----- Material to process

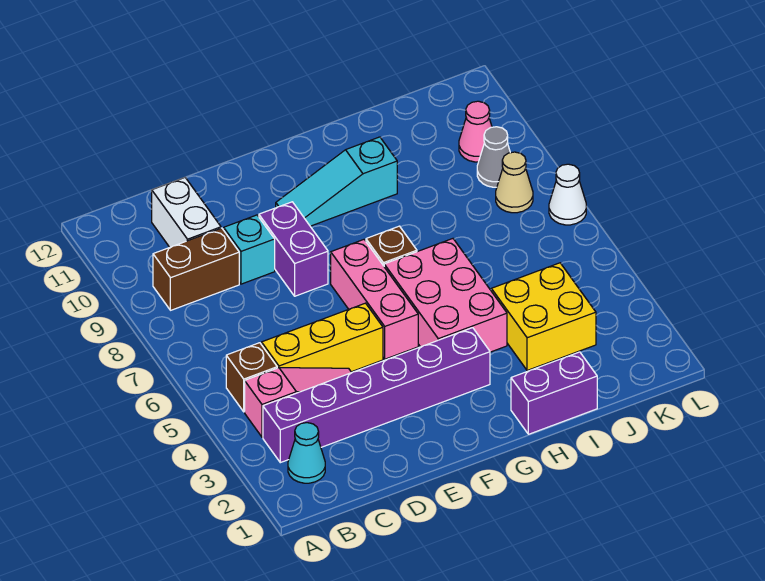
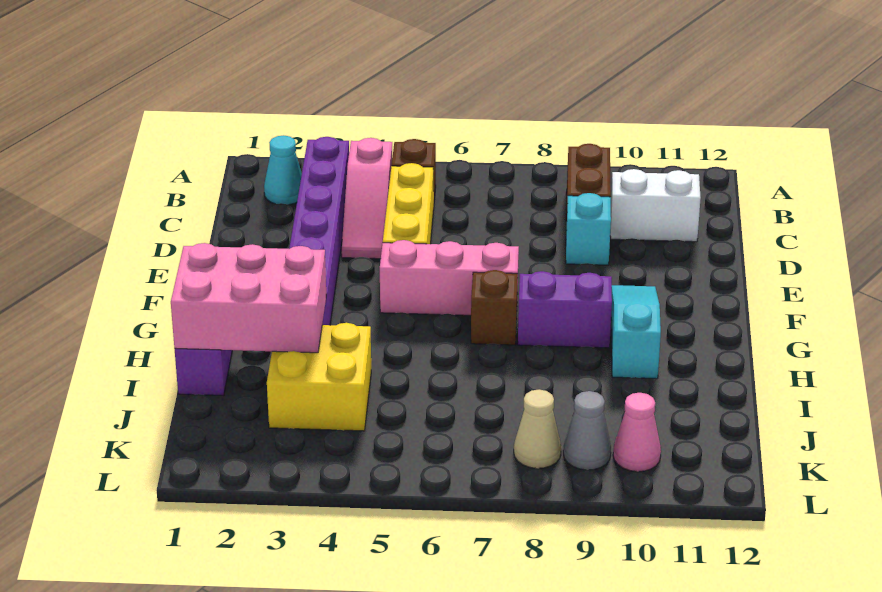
purple brick E8:E9 level 1 -> purple brick G8:G9 level 1
pink brick G4:H6 level 1 -> pink brick H1:I3 level 2
white cone L7 level 1 -> none

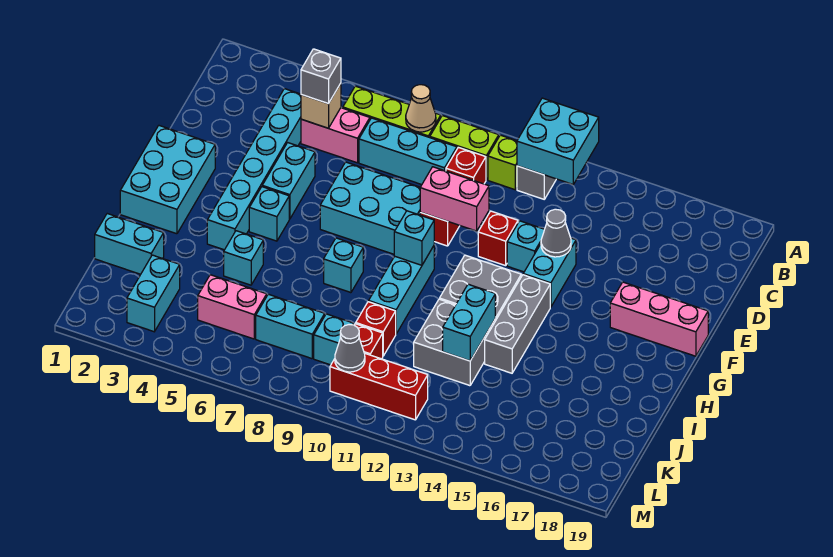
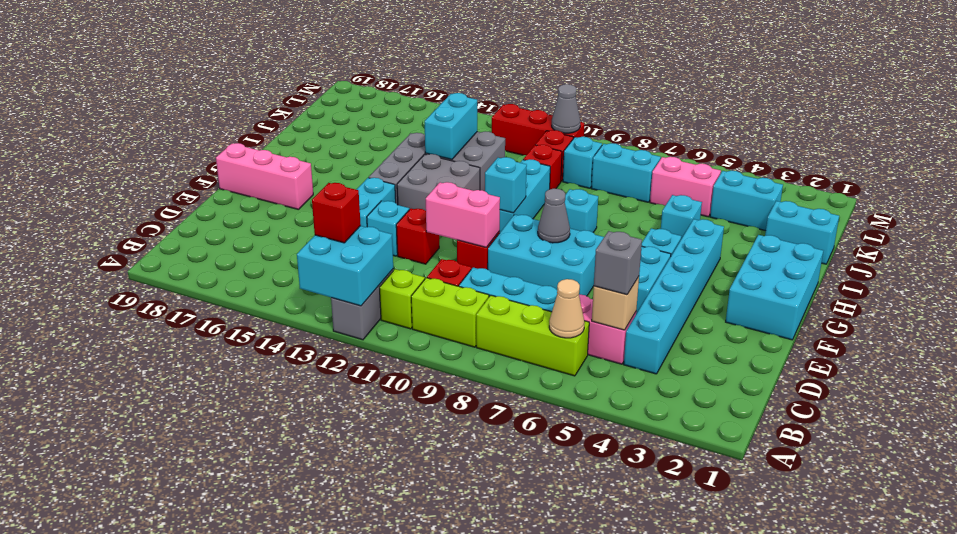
tan cone B8 level 2 -> tan cone B6 level 2
none -> red brick B13 level 3
grey cone E14 level 2 -> grey cone F8 level 2
cyan brick K3:L3 level 1 -> cyan brick K3:K4 level 1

----------

**What this task involves**.
The copy you produce must hold all the records above exactly and none of their pictures.

**Task result**.
purple brick E8:E9 level 1 -> purple brick G8:G9 level 1
pink brick G4:H6 level 1 -> pink brick H1:I3 level 2
white cone L7 level 1 -> none

tan cone B8 level 2 -> tan cone B6 level 2
none -> red brick B13 level 3
grey cone E14 level 2 -> grey cone F8 level 2
cyan brick K3:L3 level 1 -> cyan brick K3:K4 level 1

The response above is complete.